Input for this task:
■ ■ ■

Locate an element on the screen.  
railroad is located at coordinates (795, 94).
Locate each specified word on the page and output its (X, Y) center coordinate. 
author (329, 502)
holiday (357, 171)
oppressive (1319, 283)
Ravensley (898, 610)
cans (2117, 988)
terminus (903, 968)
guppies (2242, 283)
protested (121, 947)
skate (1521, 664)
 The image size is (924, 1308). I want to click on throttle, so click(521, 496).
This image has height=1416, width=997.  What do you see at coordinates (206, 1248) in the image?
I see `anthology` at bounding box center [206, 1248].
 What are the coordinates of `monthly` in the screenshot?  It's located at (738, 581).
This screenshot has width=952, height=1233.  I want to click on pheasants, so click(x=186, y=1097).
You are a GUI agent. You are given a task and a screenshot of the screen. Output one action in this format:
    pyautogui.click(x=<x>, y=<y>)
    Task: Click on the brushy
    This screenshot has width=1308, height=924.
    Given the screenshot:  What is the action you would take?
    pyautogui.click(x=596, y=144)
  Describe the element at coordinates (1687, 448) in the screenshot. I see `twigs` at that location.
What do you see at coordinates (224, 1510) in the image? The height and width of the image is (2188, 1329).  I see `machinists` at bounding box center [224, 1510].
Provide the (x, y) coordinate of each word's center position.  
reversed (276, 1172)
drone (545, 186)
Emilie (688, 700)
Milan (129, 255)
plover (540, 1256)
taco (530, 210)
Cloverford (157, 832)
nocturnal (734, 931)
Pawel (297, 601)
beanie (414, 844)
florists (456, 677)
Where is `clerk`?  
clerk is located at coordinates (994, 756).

■ ■ ■

Brief:
Repeat all of the material above, changing "skate" to "sled" and keeping every other part the same.

Solution for this exercise:
Locate an element on the screen.  
railroad is located at coordinates (795, 94).
Locate each specified word on the page and output its (X, Y) center coordinate. 
author (329, 502)
holiday (357, 171)
oppressive (1319, 283)
Ravensley (898, 610)
cans (2117, 988)
terminus (903, 968)
guppies (2242, 283)
protested (121, 947)
sled (1521, 664)
 The image size is (924, 1308). I want to click on throttle, so click(521, 496).
This image has height=1416, width=997.  What do you see at coordinates (206, 1248) in the image?
I see `anthology` at bounding box center [206, 1248].
 What are the coordinates of `monthly` in the screenshot?  It's located at (738, 581).
This screenshot has width=952, height=1233.  I want to click on pheasants, so click(x=186, y=1097).
You are a GUI agent. You are given a task and a screenshot of the screen. Output one action in this format:
    pyautogui.click(x=<x>, y=<y>)
    Task: Click on the brushy
    This screenshot has width=1308, height=924.
    Given the screenshot:  What is the action you would take?
    pyautogui.click(x=596, y=144)
  Describe the element at coordinates (1687, 448) in the screenshot. I see `twigs` at that location.
What do you see at coordinates (224, 1510) in the image? The height and width of the image is (2188, 1329).  I see `machinists` at bounding box center [224, 1510].
Provide the (x, y) coordinate of each word's center position.  
reversed (276, 1172)
drone (545, 186)
Emilie (688, 700)
Milan (129, 255)
plover (540, 1256)
taco (530, 210)
Cloverford (157, 832)
nocturnal (734, 931)
Pawel (297, 601)
beanie (414, 844)
florists (456, 677)
Where is `clerk`?  
clerk is located at coordinates (994, 756).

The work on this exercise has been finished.